## WHAT IS BEING ASKED
Copy each line in the data below that contains the word "counterclockwise".
-- EXERCISE DATA follows --
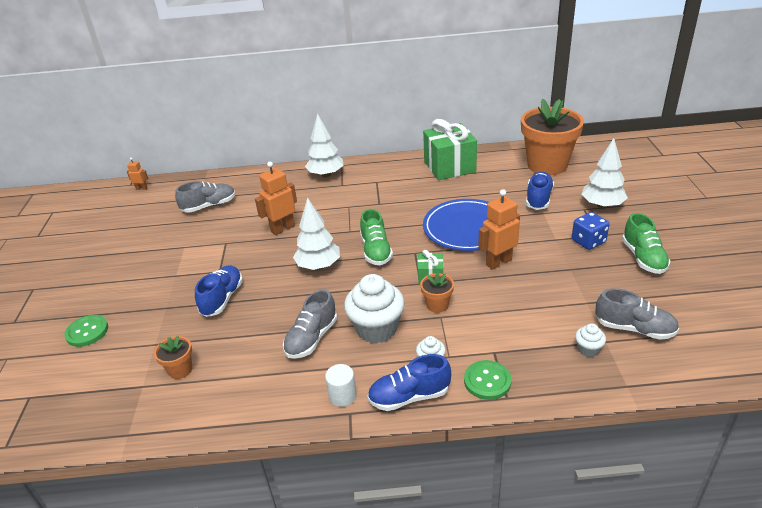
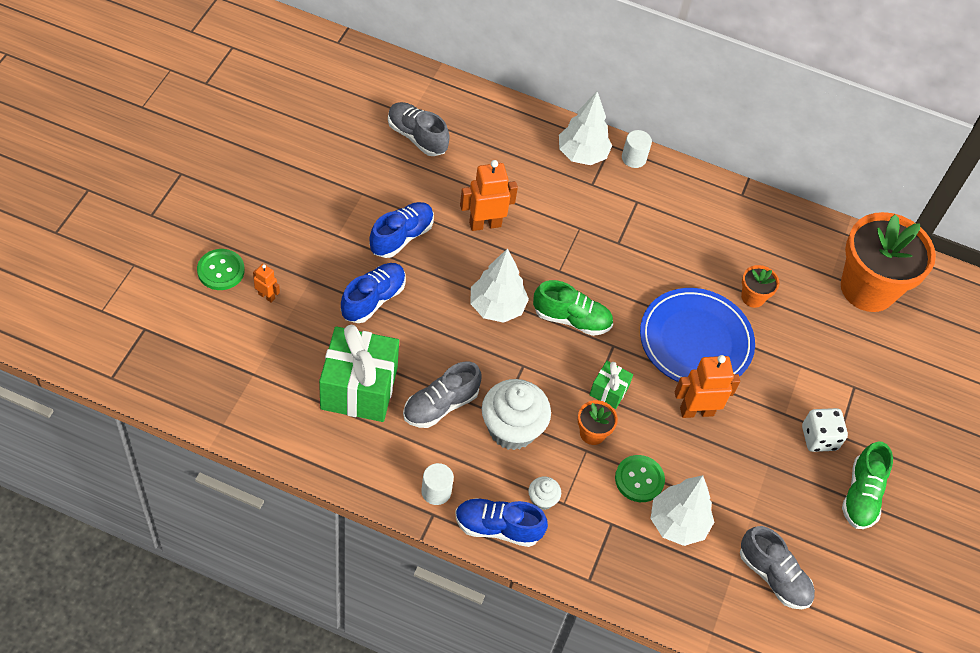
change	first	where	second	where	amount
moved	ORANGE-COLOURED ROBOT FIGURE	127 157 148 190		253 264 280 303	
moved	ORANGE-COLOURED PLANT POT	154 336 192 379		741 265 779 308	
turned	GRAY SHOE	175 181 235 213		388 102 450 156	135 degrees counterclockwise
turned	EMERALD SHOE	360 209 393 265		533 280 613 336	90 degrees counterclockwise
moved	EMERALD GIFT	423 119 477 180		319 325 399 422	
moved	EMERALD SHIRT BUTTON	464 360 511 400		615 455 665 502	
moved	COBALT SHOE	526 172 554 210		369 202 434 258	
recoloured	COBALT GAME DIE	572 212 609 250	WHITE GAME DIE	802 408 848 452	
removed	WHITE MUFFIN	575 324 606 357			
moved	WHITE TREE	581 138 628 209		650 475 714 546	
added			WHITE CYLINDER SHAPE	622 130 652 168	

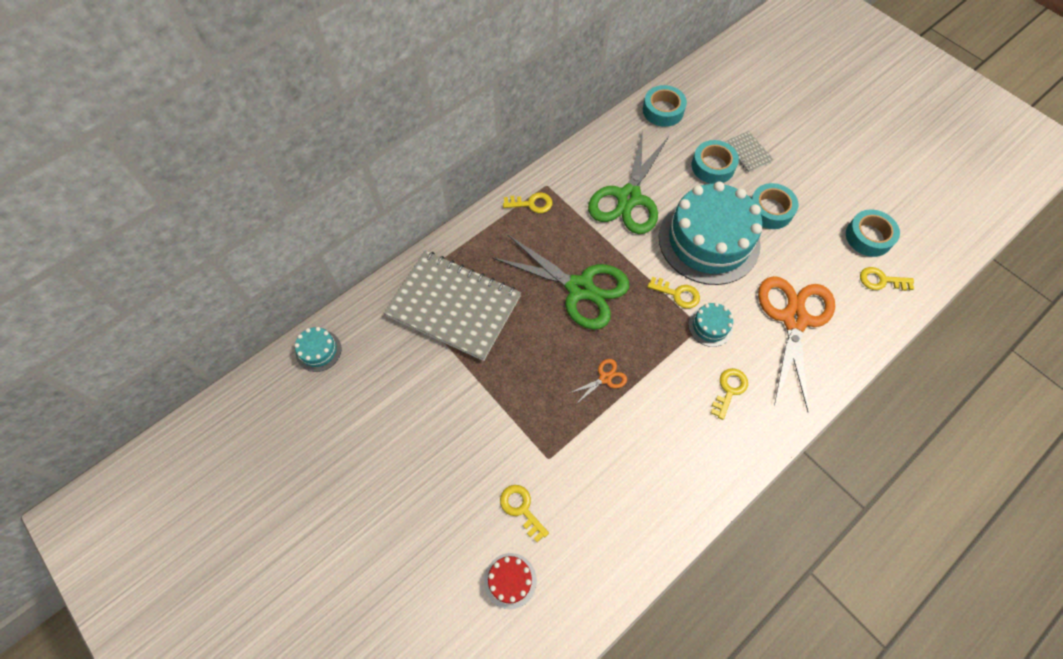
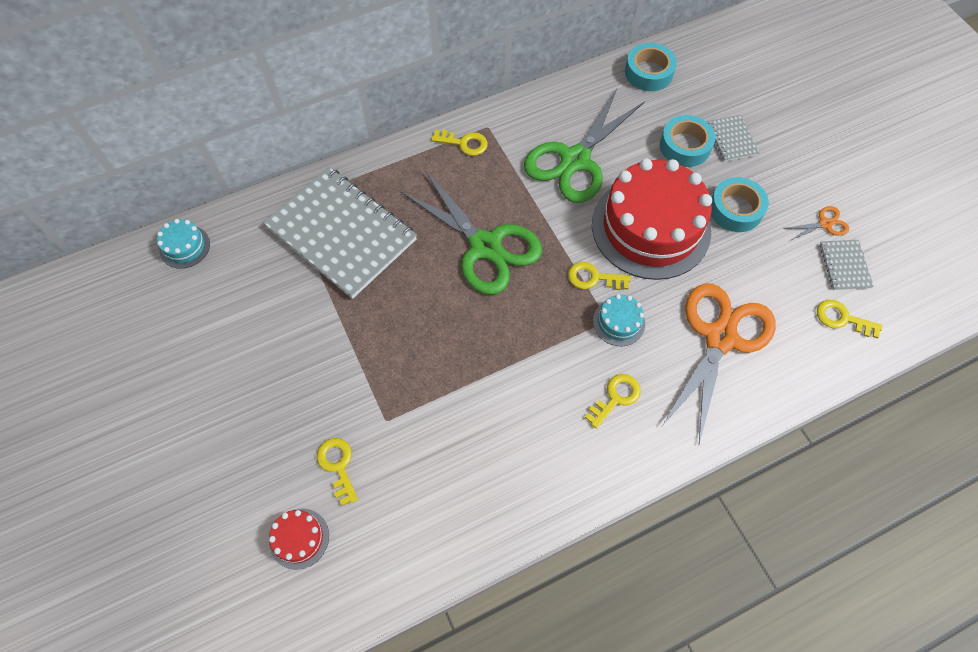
change	first	where	second	where	amount
moved	ORANGE-COLOURED SHEARS	568 359 627 405		783 206 849 241	
turned	YELLOW DOOR KEY	647 277 700 308		568 262 631 290	150 degrees clockwise
recoloured	TEAL CAKE	659 181 763 285	CRIMSON CAKE	592 159 712 280	
replaced	TEAL TAPE	846 210 900 257	GRAY NOTEPAD	820 240 874 290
-- EXERCISE DATA concluded --
## EXERCISE SOLUTION
turned	GRAY SHOE	175 181 235 213		388 102 450 156	135 degrees counterclockwise
turned	EMERALD SHOE	360 209 393 265		533 280 613 336	90 degrees counterclockwise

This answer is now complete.